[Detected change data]
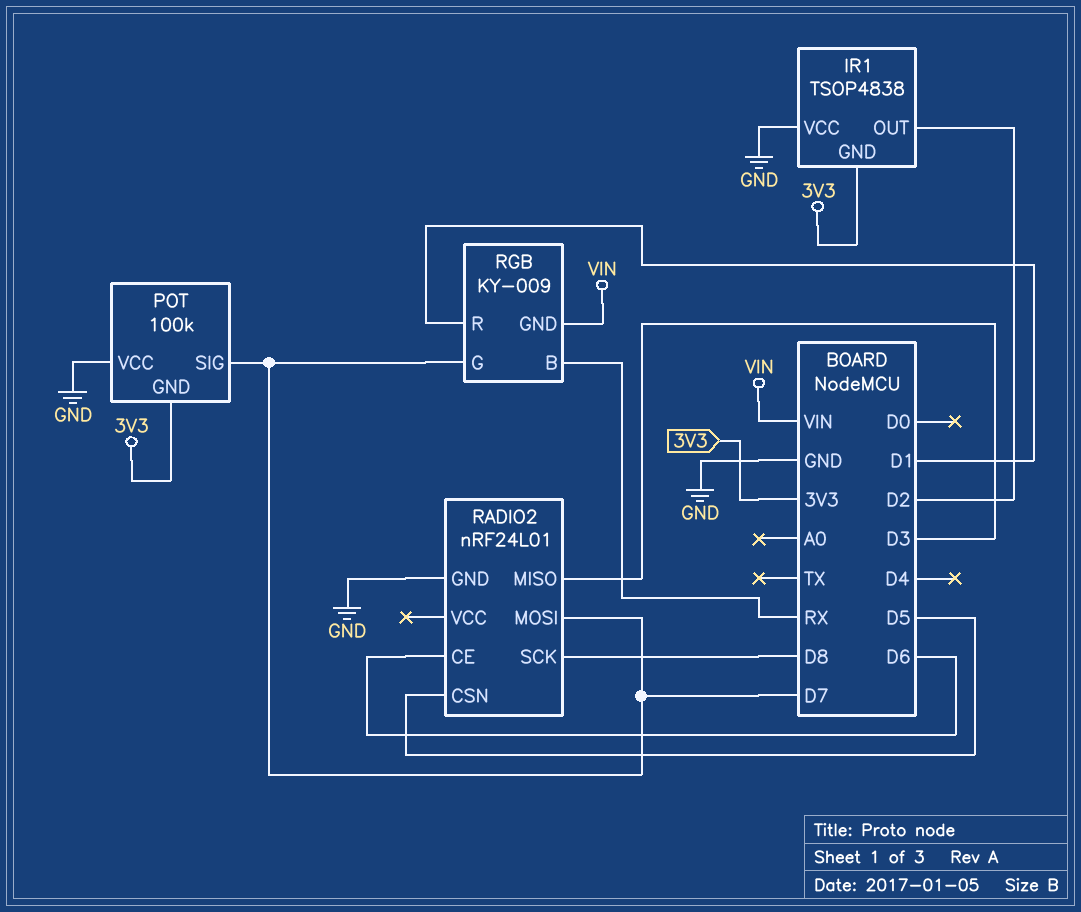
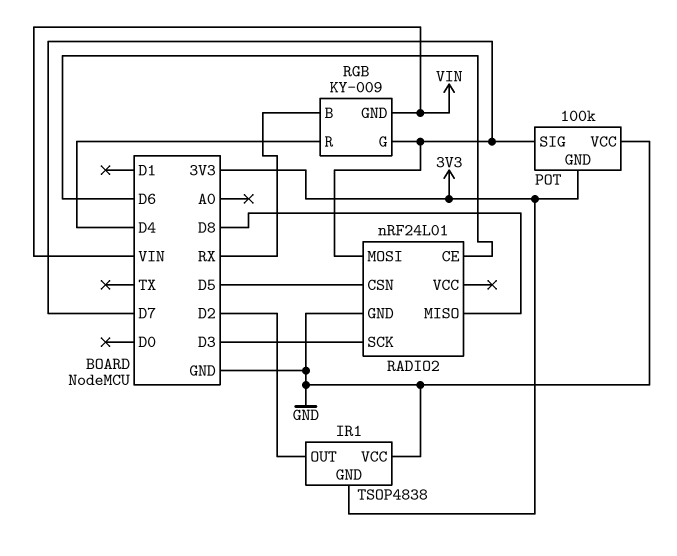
RADIO2 pin MISO: D3 -> D8
RADIO2 pin SCK: D8 -> D3
RGB pin R: D1 -> D4

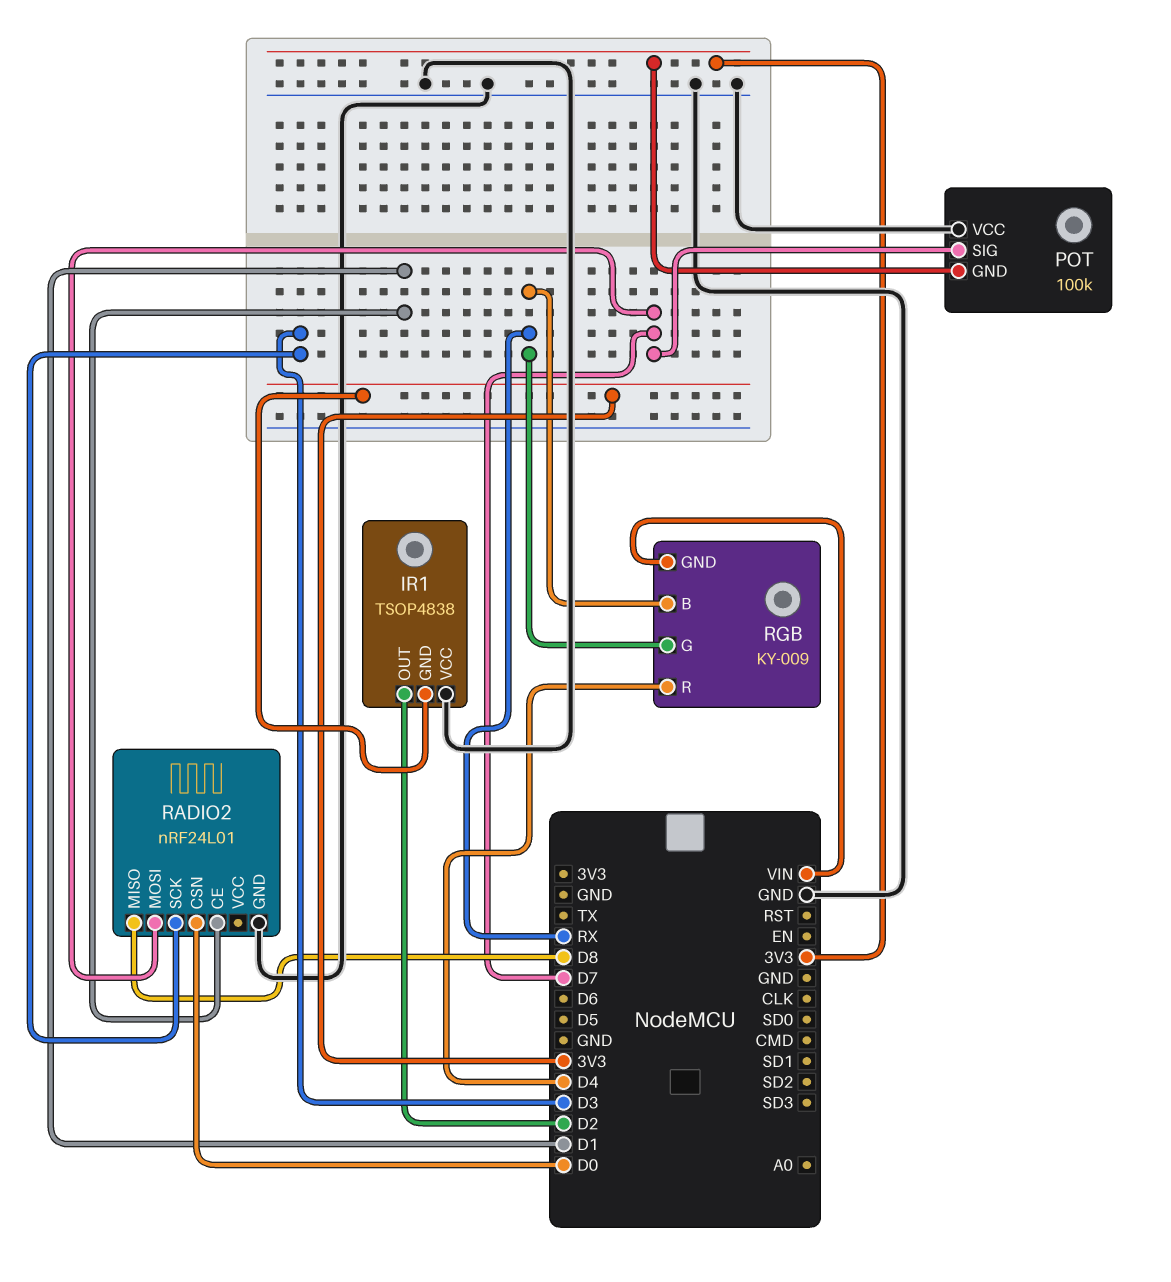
RADIO2 pin CE: D6 -> D1
RADIO2 pin CSN: D5 -> D0
RGB pin G: D7 -> RX

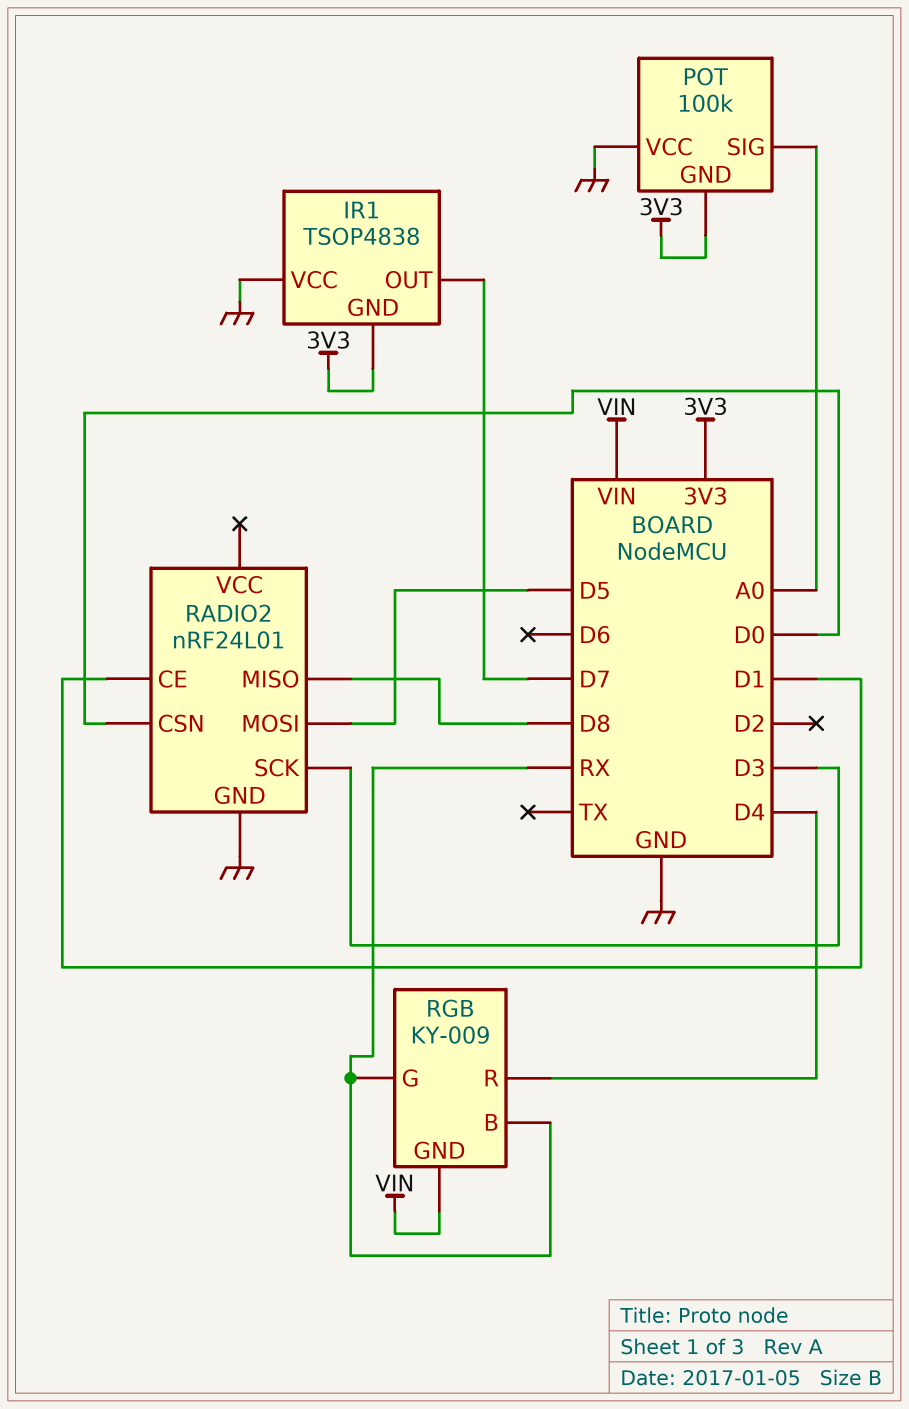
IR1 pin OUT: D2 -> D7
POT pin SIG: D7 -> A0
RADIO2 pin MOSI: D7 -> D5

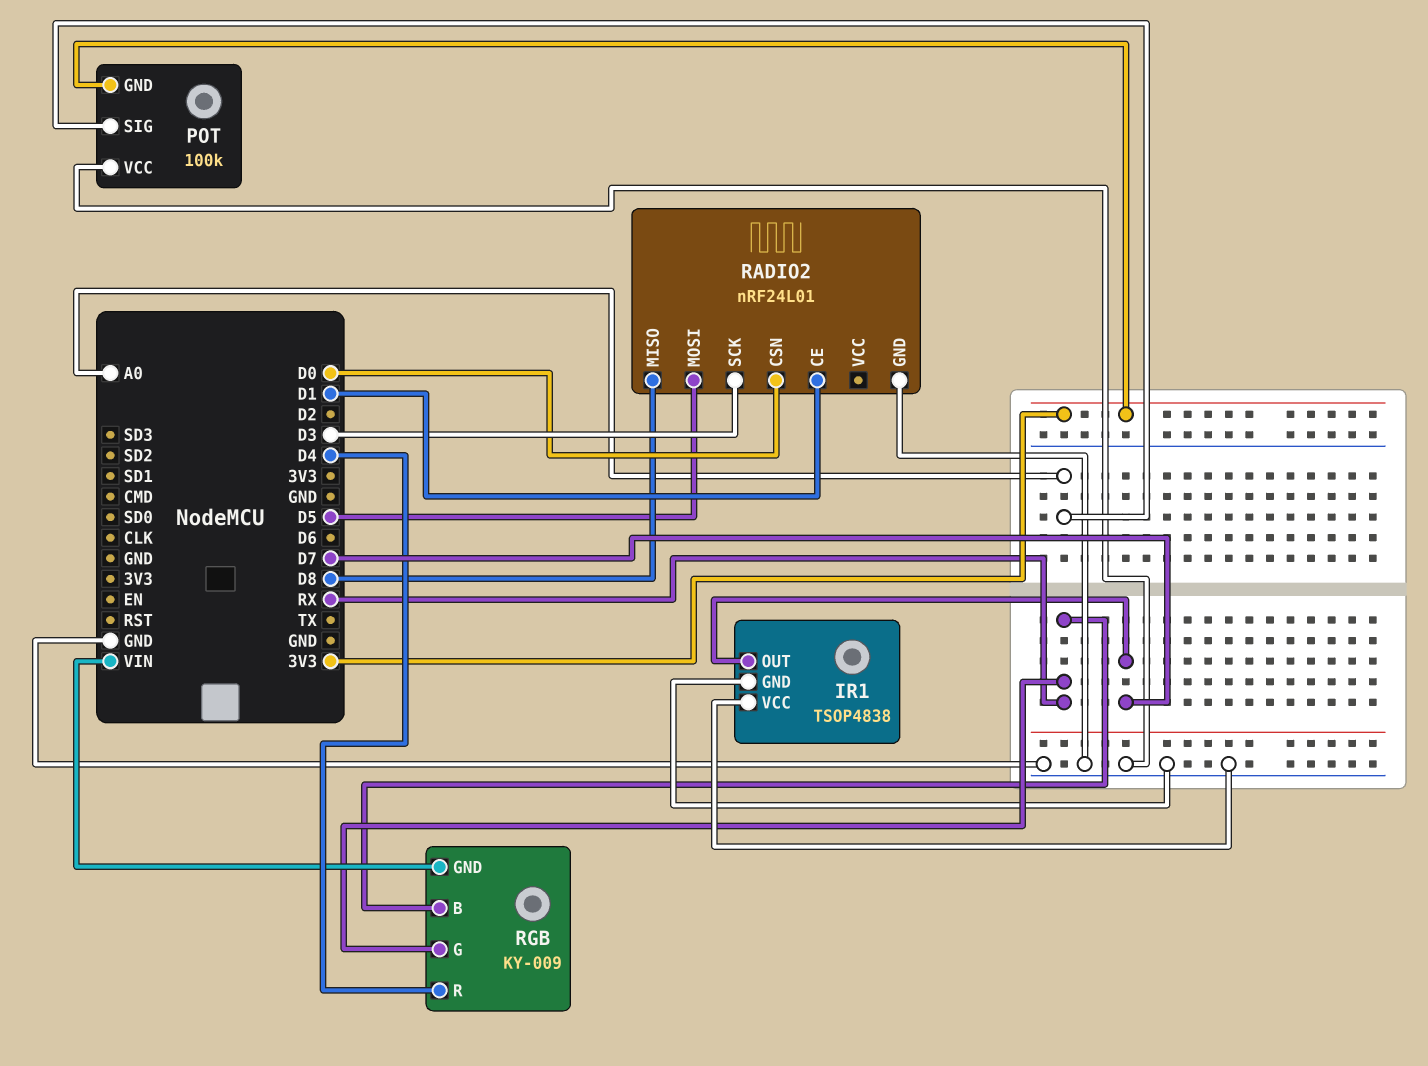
IR1 pin GND: 3V3 -> GND

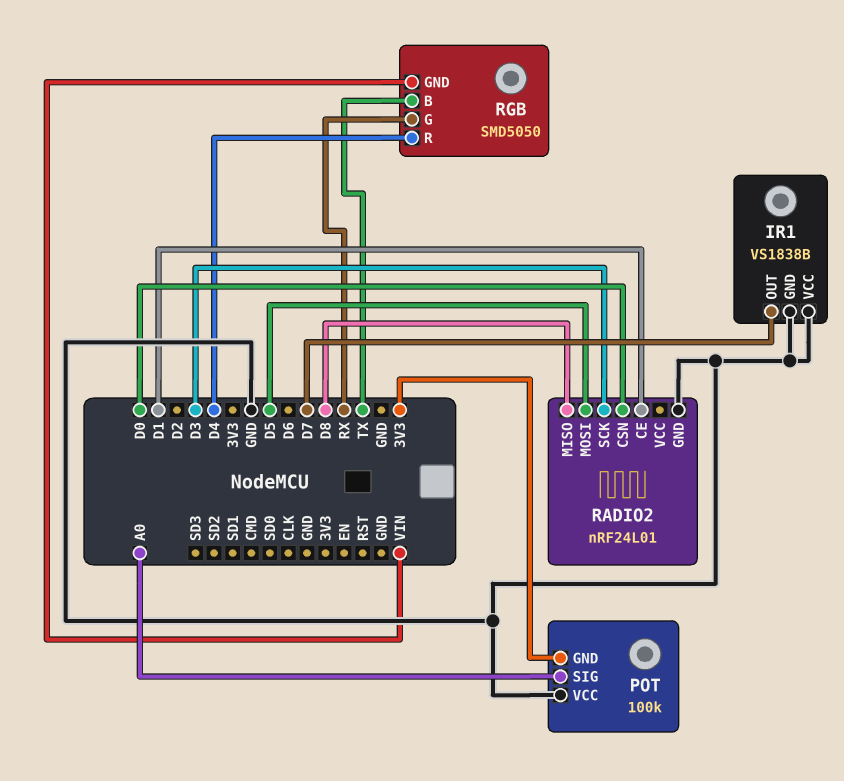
IR1: TSOP4838 -> VS1838B
RGB: KY-009 -> SMD5050
RGB pin B: RX -> TX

(TRY IT):
Print the records verbatim, without pictures.

(ANSWER BOX):
RADIO2 pin MISO: D3 -> D8
RADIO2 pin SCK: D8 -> D3
RGB pin R: D1 -> D4

RADIO2 pin CE: D6 -> D1
RADIO2 pin CSN: D5 -> D0
RGB pin G: D7 -> RX

IR1 pin OUT: D2 -> D7
POT pin SIG: D7 -> A0
RADIO2 pin MOSI: D7 -> D5

IR1 pin GND: 3V3 -> GND

IR1: TSOP4838 -> VS1838B
RGB: KY-009 -> SMD5050
RGB pin B: RX -> TX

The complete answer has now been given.